Try it = In your copy of the data, include no pictures and alter nothing else.

*** Begin section ***

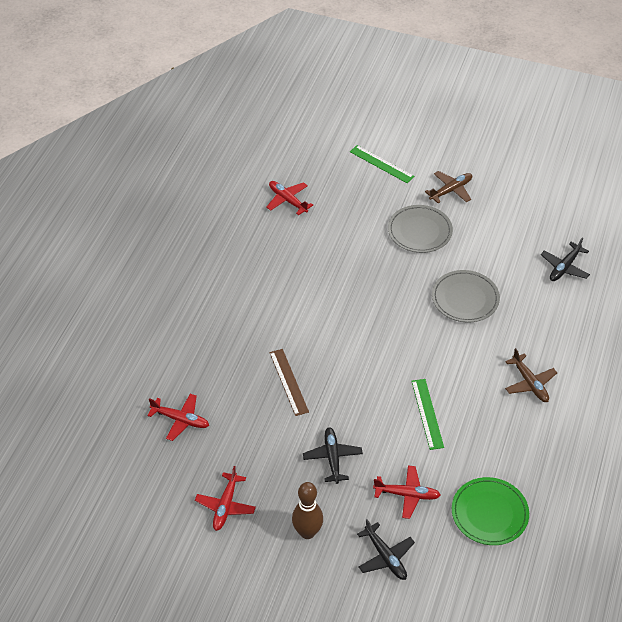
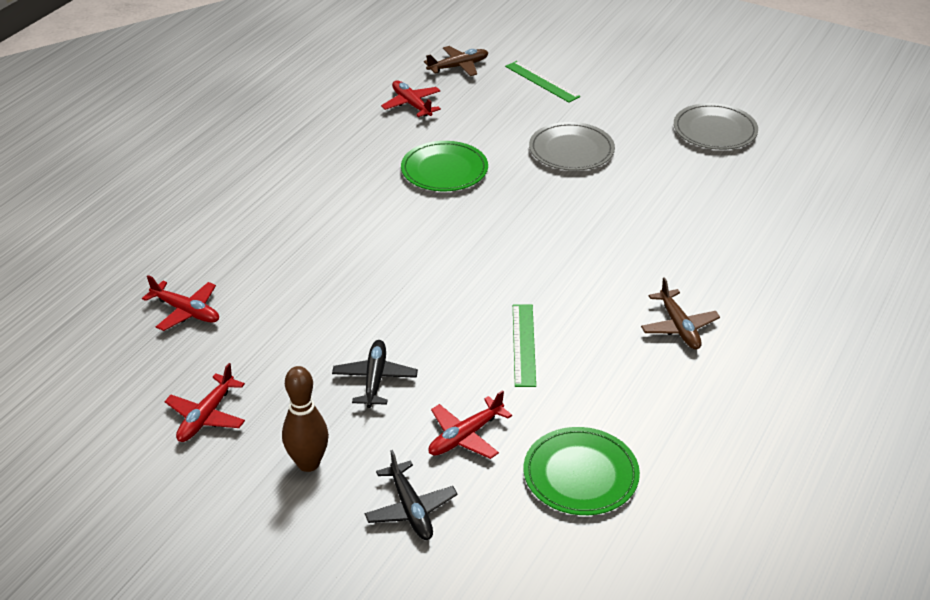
camera: 10 degrees right, 10 degrees down
(289, 382) = (346, 287): brown ruler -> none
(330, 263) = (444, 170): none -> green plate
(407, 494) = (466, 436): red plane -> red plane turned 120 degrees clockwise
(450, 190) = (623, 115): brown plane -> brown plane (458, 67)
(465, 298) = (612, 225): grey plate -> grey plate (714, 130)
(564, 267) = (757, 206): black plane -> none

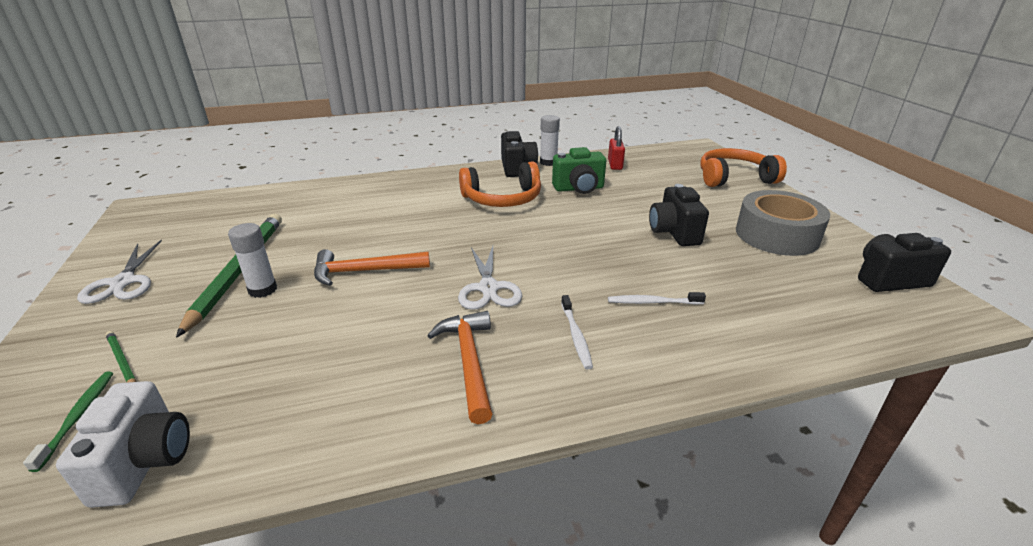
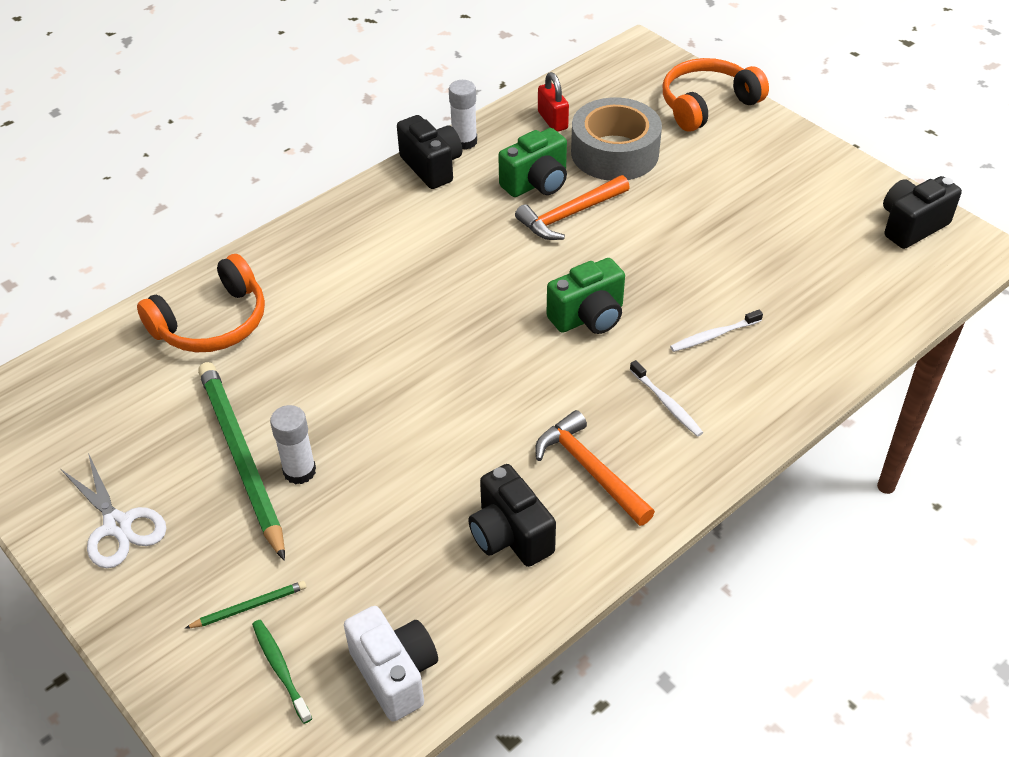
camera: 25 degrees left, 15 degrees up
(122, 361) = (249, 606): green pencil -> green pencil turned 135 degrees clockwise
(364, 271) = (390, 404): orange hammer -> orange hammer (569, 215)
(488, 288) = (543, 377): white scissors -> none
(502, 199) = (456, 233): orange headphones -> orange headphones (212, 323)
(556, 263) = (588, 317): none -> green camera
(674, 233) = (685, 226): black camera -> black camera (510, 535)
(776, 235) = (790, 194): grey tape -> grey tape (614, 153)

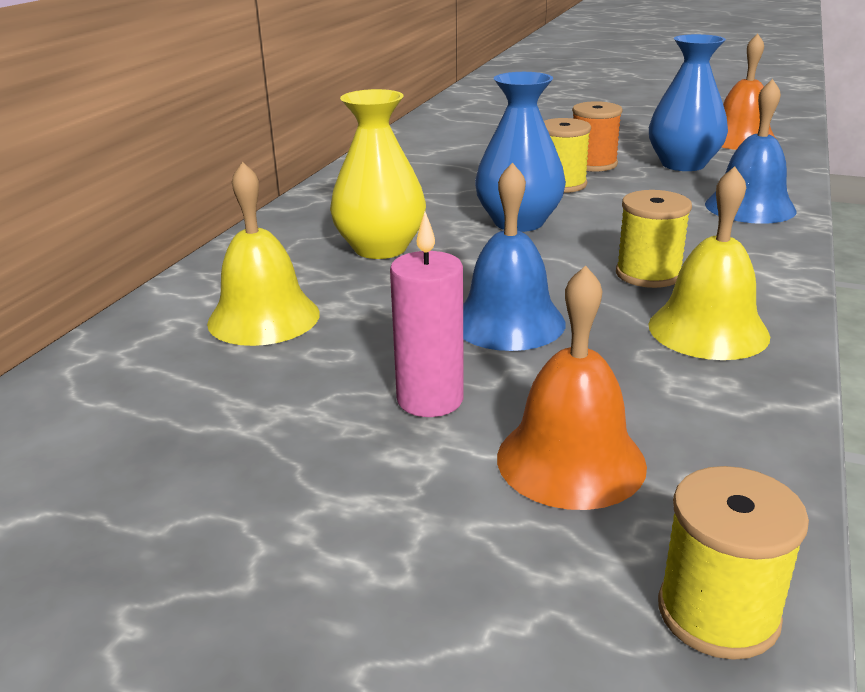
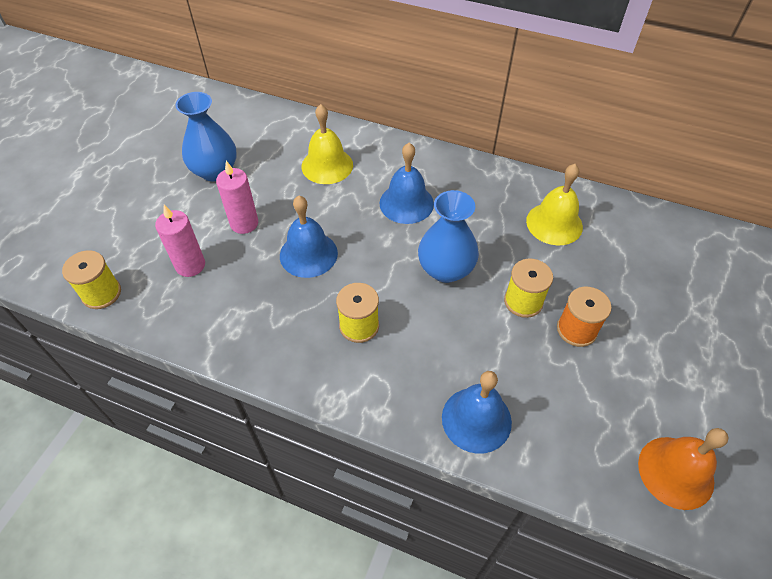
camera: 90 degrees right, 25 degrees up
(380, 248) = (406, 203): yellow vase -> blue bell
(571, 460) = (190, 265): orange bell -> pink candle
(683, 164) = (584, 398): blue vase -> blue vase (215, 171)
(708, 330) = (285, 339): yellow bell -> yellow bell (554, 223)

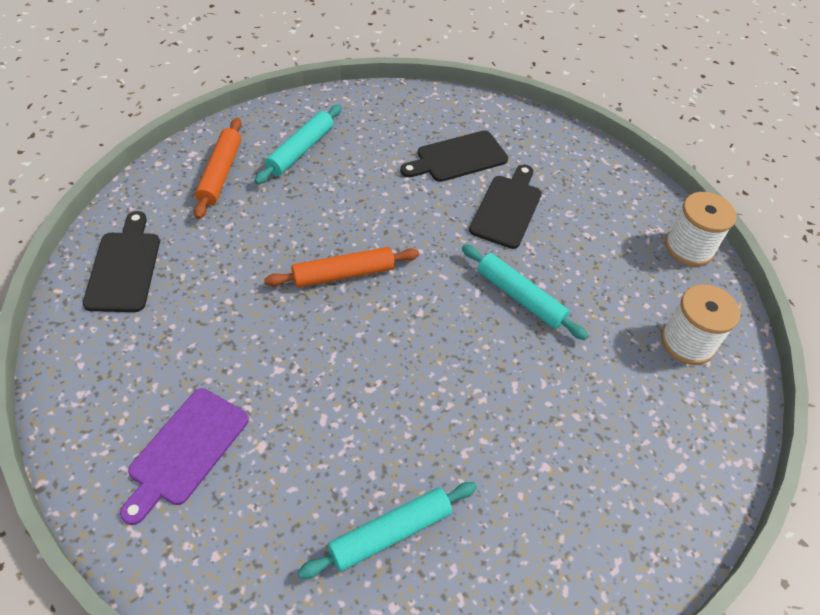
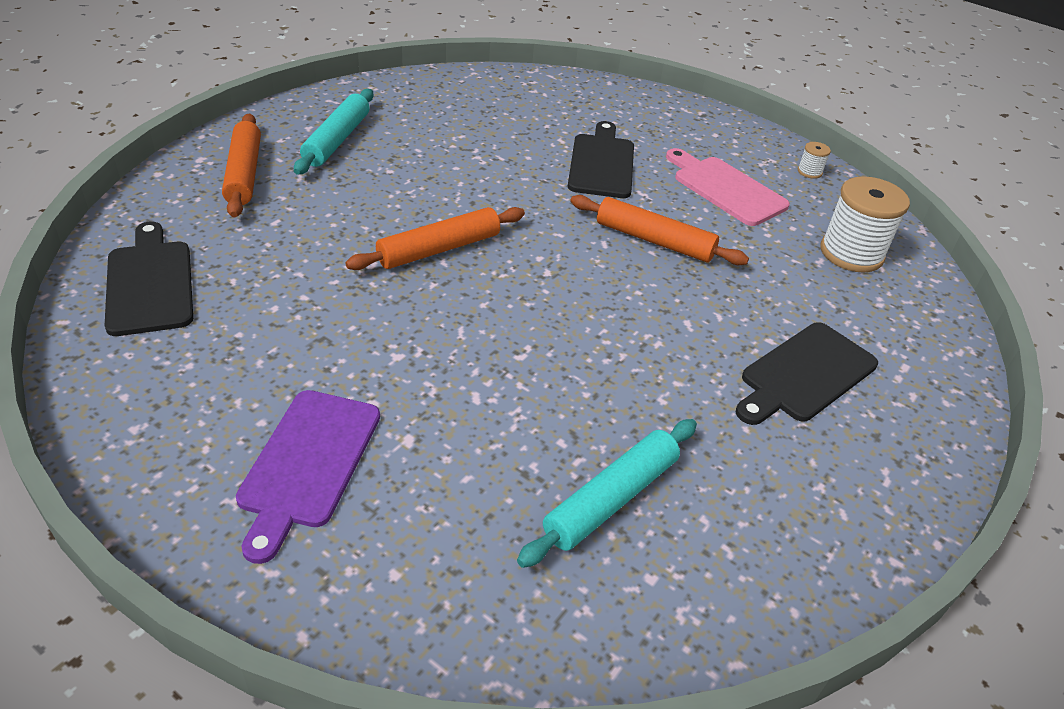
camera: 15 degrees left, 10 degrees down
(458, 158) = (525, 126): black cutting board -> black cutting board (805, 375)
(520, 297) = (654, 241): turquoise rolling pin -> orange rolling pin
(604, 253) = (725, 189): none -> pink cutting board
(689, 248) = (809, 172): white spool -> white spool, size x0.44

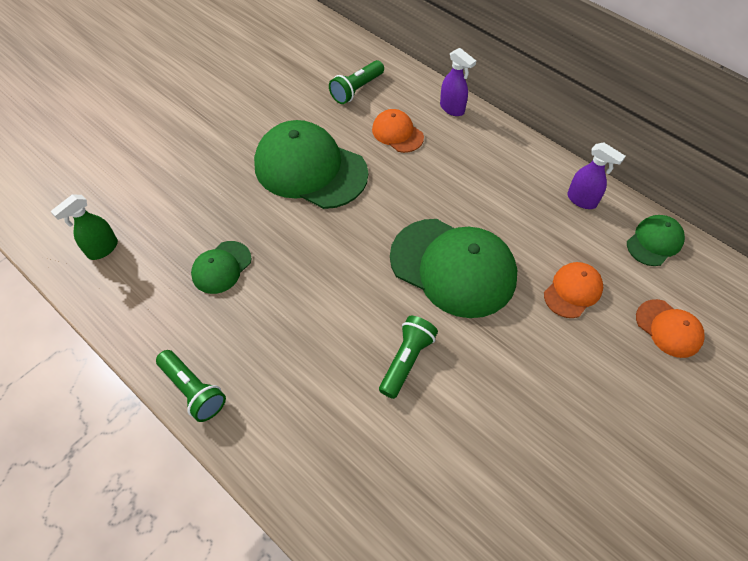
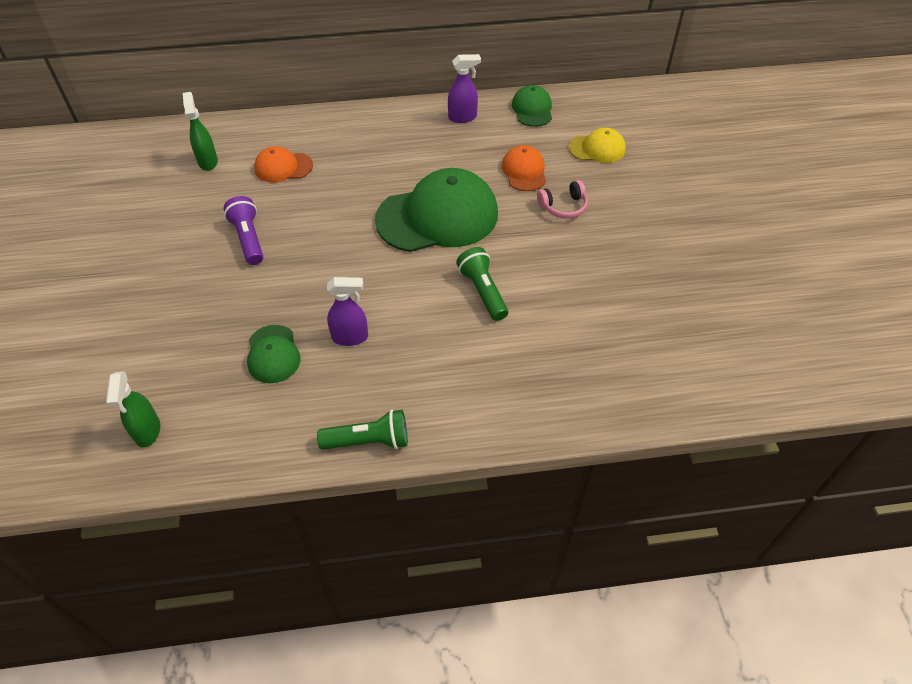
camera: 50 degrees left, 5 degrees down
(310, 169) = (248, 239): green cap -> purple flashlight
(356, 89) = (208, 161): green flashlight -> green spray bottle
(452, 109) = (302, 123): purple spray bottle -> purple spray bottle (350, 337)
(565, 352) = (563, 207): none -> pink headphones
(669, 328) = (597, 148): orange cap -> yellow cap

*** End section ***

Task result =
camera: 10 degrees right, 10 degrees down
(289, 382) = (346, 287): brown ruler -> none
(330, 263) = (444, 170): none -> green plate
(407, 494) = (466, 436): red plane -> red plane turned 120 degrees clockwise
(450, 190) = (623, 115): brown plane -> brown plane (458, 67)
(465, 298) = (612, 225): grey plate -> grey plate (714, 130)
(564, 267) = (757, 206): black plane -> none

camera: 25 degrees left, 15 degrees up
(122, 361) = (249, 606): green pencil -> green pencil turned 135 degrees clockwise
(364, 271) = (390, 404): orange hammer -> orange hammer (569, 215)
(488, 288) = (543, 377): white scissors -> none
(502, 199) = (456, 233): orange headphones -> orange headphones (212, 323)
(556, 263) = (588, 317): none -> green camera
(674, 233) = (685, 226): black camera -> black camera (510, 535)
(776, 235) = (790, 194): grey tape -> grey tape (614, 153)

camera: 90 degrees right, 25 degrees up
(380, 248) = (406, 203): yellow vase -> blue bell
(571, 460) = (190, 265): orange bell -> pink candle
(683, 164) = (584, 398): blue vase -> blue vase (215, 171)
(708, 330) = (285, 339): yellow bell -> yellow bell (554, 223)

camera: 15 degrees left, 10 degrees down
(458, 158) = (525, 126): black cutting board -> black cutting board (805, 375)
(520, 297) = (654, 241): turquoise rolling pin -> orange rolling pin
(604, 253) = (725, 189): none -> pink cutting board
(689, 248) = (809, 172): white spool -> white spool, size x0.44

camera: 50 degrees left, 5 degrees down
(310, 169) = (248, 239): green cap -> purple flashlight
(356, 89) = (208, 161): green flashlight -> green spray bottle
(452, 109) = (302, 123): purple spray bottle -> purple spray bottle (350, 337)
(565, 352) = (563, 207): none -> pink headphones
(669, 328) = (597, 148): orange cap -> yellow cap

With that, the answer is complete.